Work order: From the records below, take each line where the string "brick" shows up and copy it.

+++

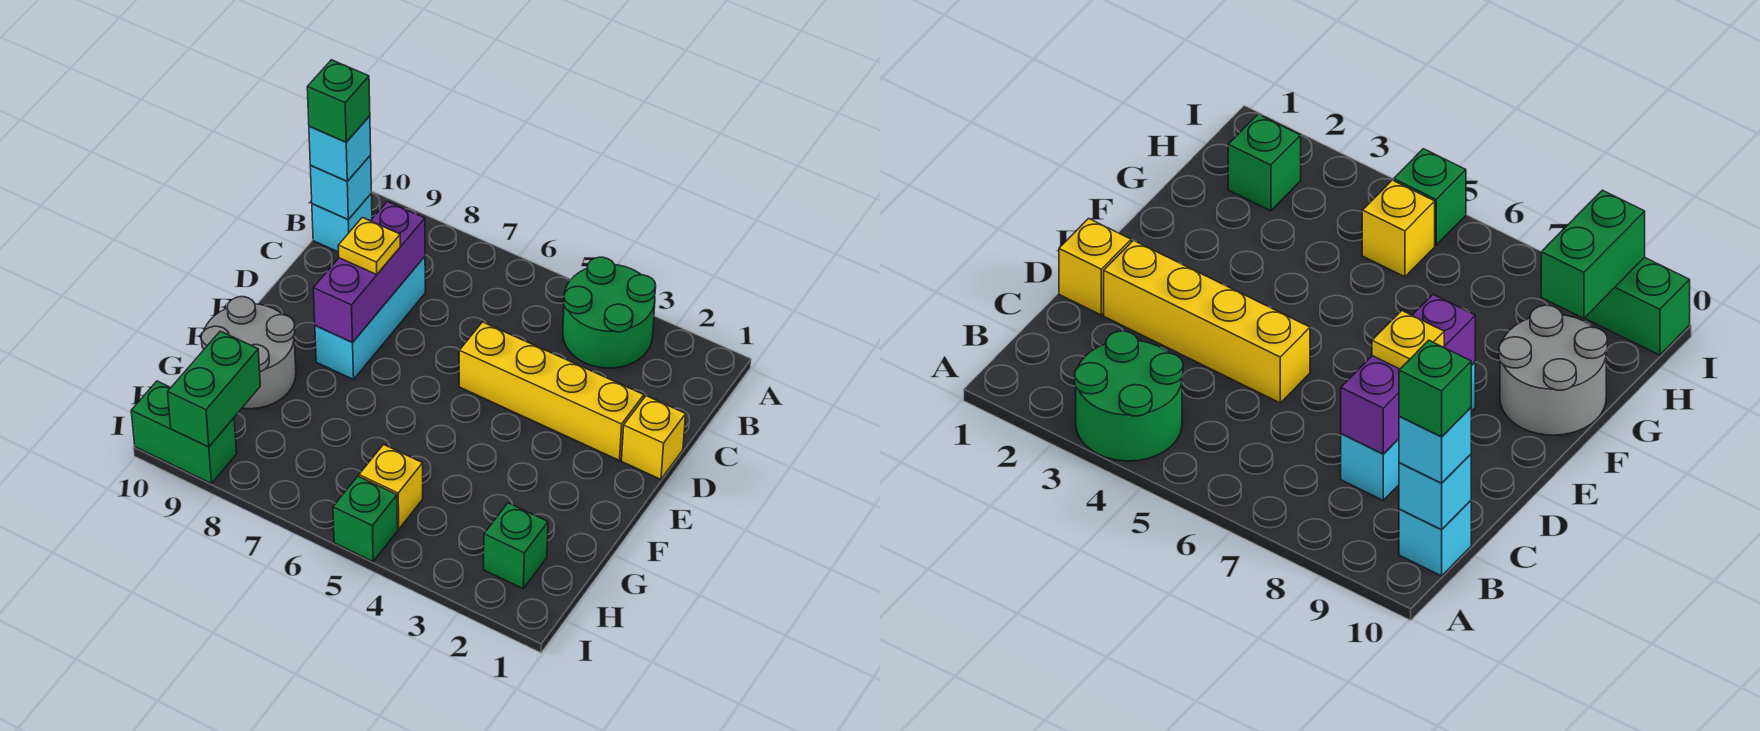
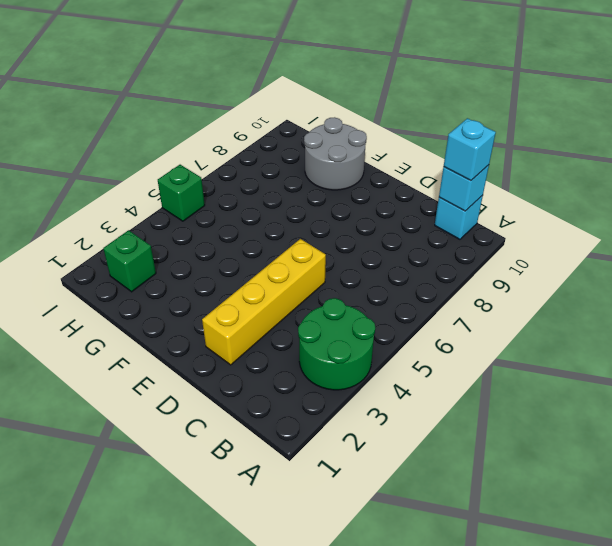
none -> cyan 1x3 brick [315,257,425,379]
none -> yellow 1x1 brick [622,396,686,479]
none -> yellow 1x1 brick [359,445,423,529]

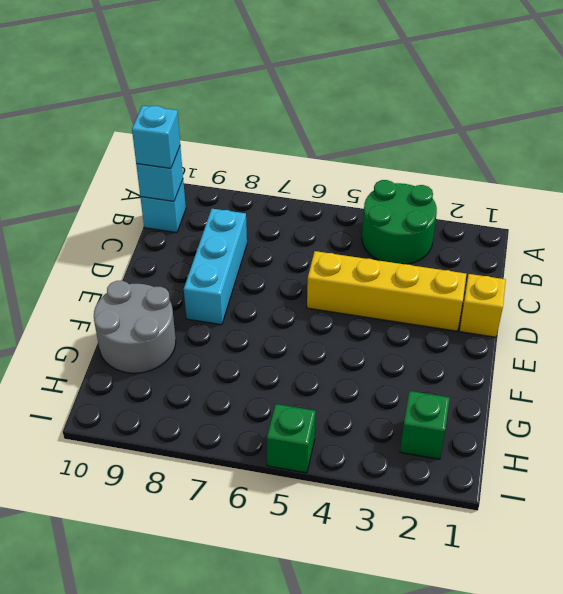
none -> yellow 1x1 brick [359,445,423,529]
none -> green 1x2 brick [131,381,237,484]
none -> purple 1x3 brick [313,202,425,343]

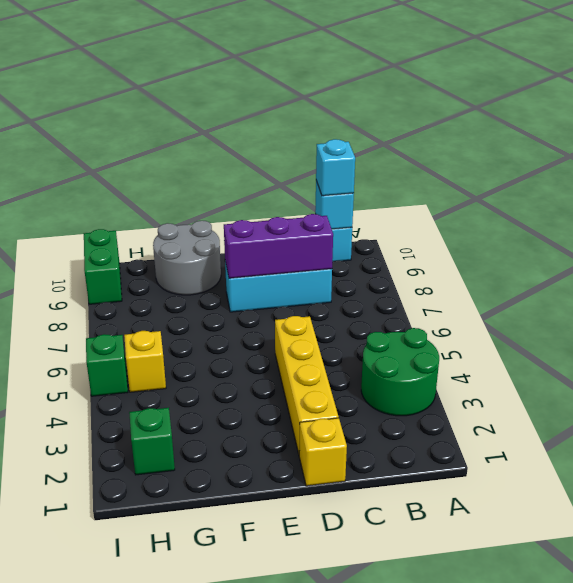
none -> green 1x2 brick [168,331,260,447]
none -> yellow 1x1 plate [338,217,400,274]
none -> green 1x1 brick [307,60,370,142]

+++

Result of this task:
none -> cyan 1x3 brick [315,257,425,379]
none -> yellow 1x1 brick [622,396,686,479]
none -> yellow 1x1 brick [359,445,423,529]
none -> yellow 1x1 brick [359,445,423,529]
none -> green 1x2 brick [131,381,237,484]
none -> purple 1x3 brick [313,202,425,343]
none -> green 1x2 brick [168,331,260,447]
none -> green 1x1 brick [307,60,370,142]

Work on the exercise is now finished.